(What needs to be done):
Reproduce all of the records below word for word, omitting the pictures.

══ Material to process

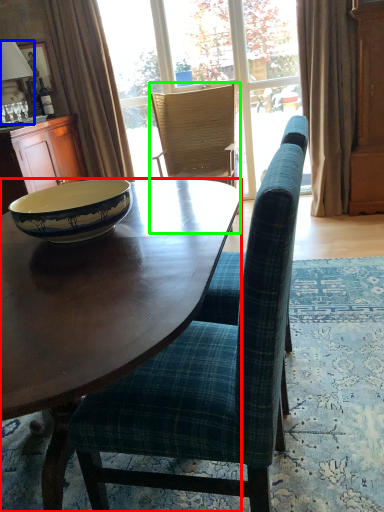
Question: Which is farther away from desk (highlighted by a red box)? lamp (highlighted by a blue box) or chair (highlighted by a green box)?

Choices:
 (A) lamp
 (B) chair

Answer: (A)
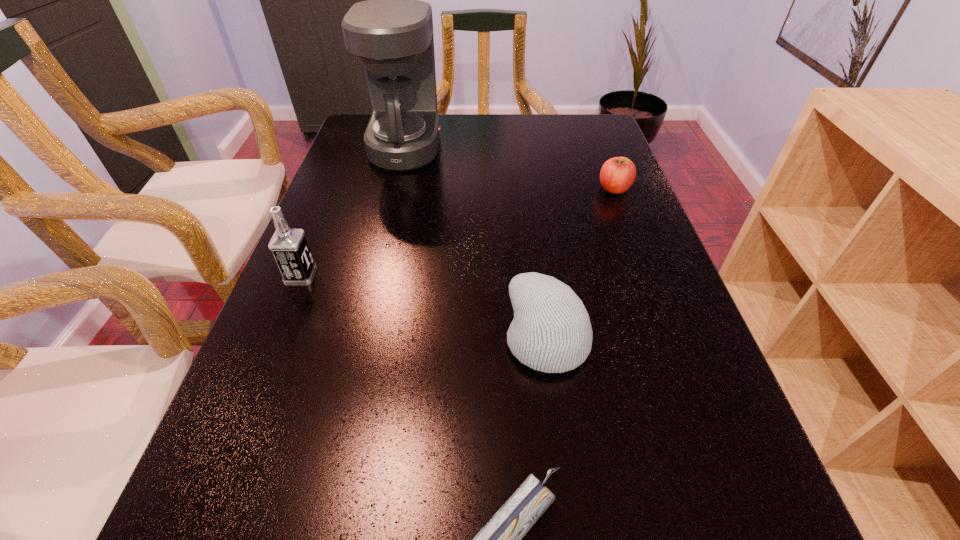
Image resolution: width=960 pixels, height=540 pixels. I want to click on empty space between the third nearest object and the apple, so point(458,232).

You are a GUI agent. You are given a task and a screenshot of the screen. Output one action in this format:
    pyautogui.click(x=<x>, y=<y>)
    Task: Click on the unoccupied position between the third tallest object and the second shortest object
    This screenshot has height=540, width=960.
    Given the screenshot: What is the action you would take?
    pyautogui.click(x=581, y=262)

What are the coordinates of `vacant region between the fourth nearest object and the vodka` in the screenshot? It's located at (458, 232).

Where is `unoccupied position between the tallest object and the rightmost object`? This screenshot has width=960, height=540. unoccupied position between the tallest object and the rightmost object is located at coordinates (510, 168).

Locate an element on the screen. The height and width of the screenshot is (540, 960). empty space between the second tallest object and the second farthest object is located at coordinates (458, 232).

The image size is (960, 540). I want to click on vacant region between the rightmost object and the second object from left to right, so click(510, 168).

Locate which object is the closest to the third nearest object. Please provide its 2D coordinates. Your answer should be formatted as a tuple, i.e. [(x, y)], where the tuple contains the x and y coordinates of a point satisfying the conditions above.

[(392, 32)]

Locate an element on the screen. the third closest object to the second farthest object is located at coordinates (289, 247).

Identify the location of vacant area that satisfies the following two spatial constraints: 1. on the button side of the fourth farthest object; 2. on the left side of the coffee maker. The height and width of the screenshot is (540, 960). (360, 335).

Locate an element on the screen. The image size is (960, 540). vacant position in the image that satisfies the following two spatial constraints: 1. on the button side of the fourth tallest object; 2. on the left side of the farthest object is located at coordinates [x=396, y=189].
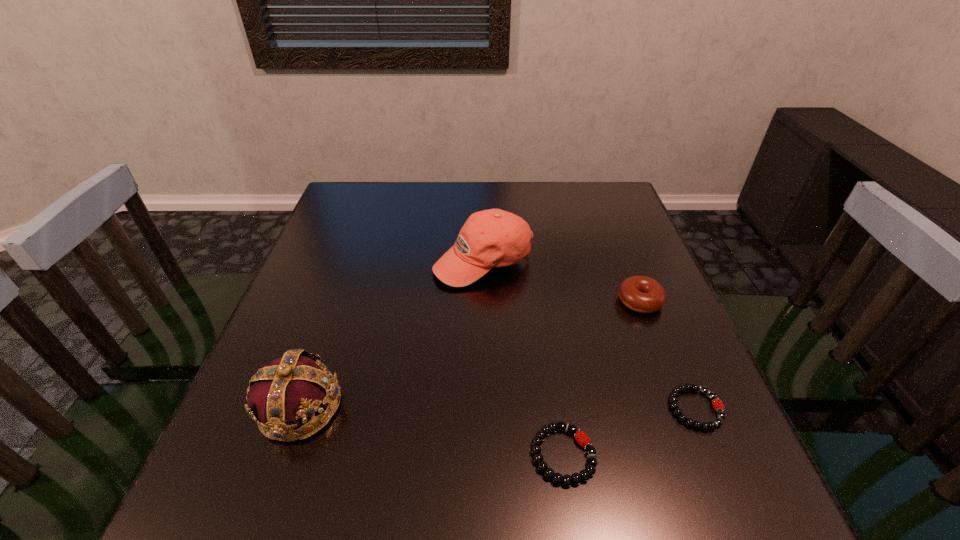
Locate an element on the screen. object that is at the near edge is located at coordinates coord(584,475).

You are a GUI agent. You are given a task and a screenshot of the screen. Output one action in this format:
    pyautogui.click(x=<x>, y=<y>)
    Task: Click on the object located at the left edge
    The width and height of the screenshot is (960, 540).
    Given the screenshot: What is the action you would take?
    pyautogui.click(x=290, y=391)

Locate an element on the screen. This screenshot has width=960, height=540. doughnut situated at the right edge is located at coordinates (642, 294).

I want to click on bracelet that is positioned at the right edge, so click(x=717, y=404).

The width and height of the screenshot is (960, 540). I want to click on free space at the far edge of the desktop, so click(396, 218).

The image size is (960, 540). Identify the location of free region at the left edge. (326, 227).

Identify the location of free space at the right edge of the desktop. click(x=644, y=372).

Where is `free space at the far left corner of the desktop`? This screenshot has height=540, width=960. free space at the far left corner of the desktop is located at coordinates (372, 210).

Image resolution: width=960 pixels, height=540 pixels. In the image, there is a desktop. Identify the location of vacant space at the far right corner. (595, 198).

Locate an element on the screen. free spot between the baseball cap and the third tallest object is located at coordinates (562, 281).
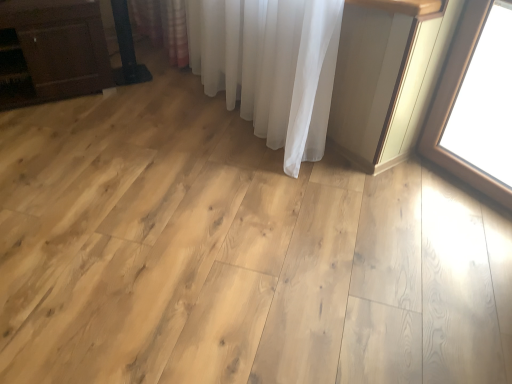
Where is `vacant area that is in front of white sheer curtain at center`? vacant area that is in front of white sheer curtain at center is located at coordinates (247, 239).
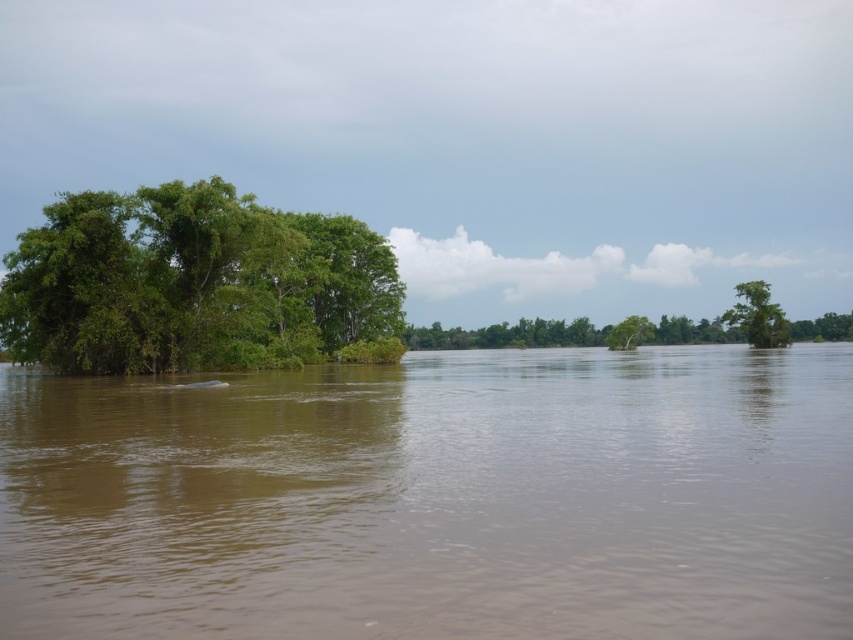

════

(Response to this task):
Question: Which is farther away from desk (highlighted by a red box)? lamp (highlighted by a blue box) or chair (highlighted by a green box)?

Choices:
 (A) lamp
 (B) chair

Answer: (A)
Image resolution: width=960 pixels, height=540 pixels. I want to click on empty space between the third nearest object and the apple, so point(458,232).

You are a GUI agent. You are given a task and a screenshot of the screen. Output one action in this format:
    pyautogui.click(x=<x>, y=<y>)
    Task: Click on the unoccupied position between the third tallest object and the second shortest object
    This screenshot has height=540, width=960.
    Given the screenshot: What is the action you would take?
    pyautogui.click(x=581, y=262)

What are the coordinates of `vacant region between the fourth nearest object and the vodka` in the screenshot? It's located at (458, 232).

Where is `unoccupied position between the tallest object and the rightmost object`? This screenshot has width=960, height=540. unoccupied position between the tallest object and the rightmost object is located at coordinates (510, 168).

Locate an element on the screen. The height and width of the screenshot is (540, 960). empty space between the second tallest object and the second farthest object is located at coordinates (458, 232).

The image size is (960, 540). I want to click on vacant region between the rightmost object and the second object from left to right, so click(510, 168).

Locate which object is the closest to the third nearest object. Please provide its 2D coordinates. Your answer should be formatted as a tuple, i.e. [(x, y)], where the tuple contains the x and y coordinates of a point satisfying the conditions above.

[(392, 32)]

Locate an element on the screen. the third closest object to the second farthest object is located at coordinates (289, 247).

Identify the location of vacant area that satisfies the following two spatial constraints: 1. on the button side of the fourth farthest object; 2. on the left side of the coffee maker. The height and width of the screenshot is (540, 960). (360, 335).

Locate an element on the screen. The image size is (960, 540). vacant position in the image that satisfies the following two spatial constraints: 1. on the button side of the fourth tallest object; 2. on the left side of the farthest object is located at coordinates [x=396, y=189].
Locate an element on the screen. object that is at the near edge is located at coordinates coord(584,475).

You are a GUI agent. You are given a task and a screenshot of the screen. Output one action in this format:
    pyautogui.click(x=<x>, y=<y>)
    Task: Click on the object located at the left edge
    The width and height of the screenshot is (960, 540).
    Given the screenshot: What is the action you would take?
    pyautogui.click(x=290, y=391)

Locate an element on the screen. This screenshot has width=960, height=540. doughnut situated at the right edge is located at coordinates (642, 294).

I want to click on bracelet that is positioned at the right edge, so click(x=717, y=404).

The width and height of the screenshot is (960, 540). I want to click on free space at the far edge of the desktop, so click(396, 218).

The image size is (960, 540). Identify the location of free region at the left edge. (326, 227).

Identify the location of free space at the right edge of the desktop. click(x=644, y=372).

Where is `free space at the far left corner of the desktop`? This screenshot has height=540, width=960. free space at the far left corner of the desktop is located at coordinates (372, 210).

Image resolution: width=960 pixels, height=540 pixels. In the image, there is a desktop. Identify the location of vacant space at the far right corner. (595, 198).

Locate an element on the screen. free spot between the baseball cap and the third tallest object is located at coordinates (562, 281).
Where is `vacant area that is in front of white sheer curtain at center`? vacant area that is in front of white sheer curtain at center is located at coordinates (247, 239).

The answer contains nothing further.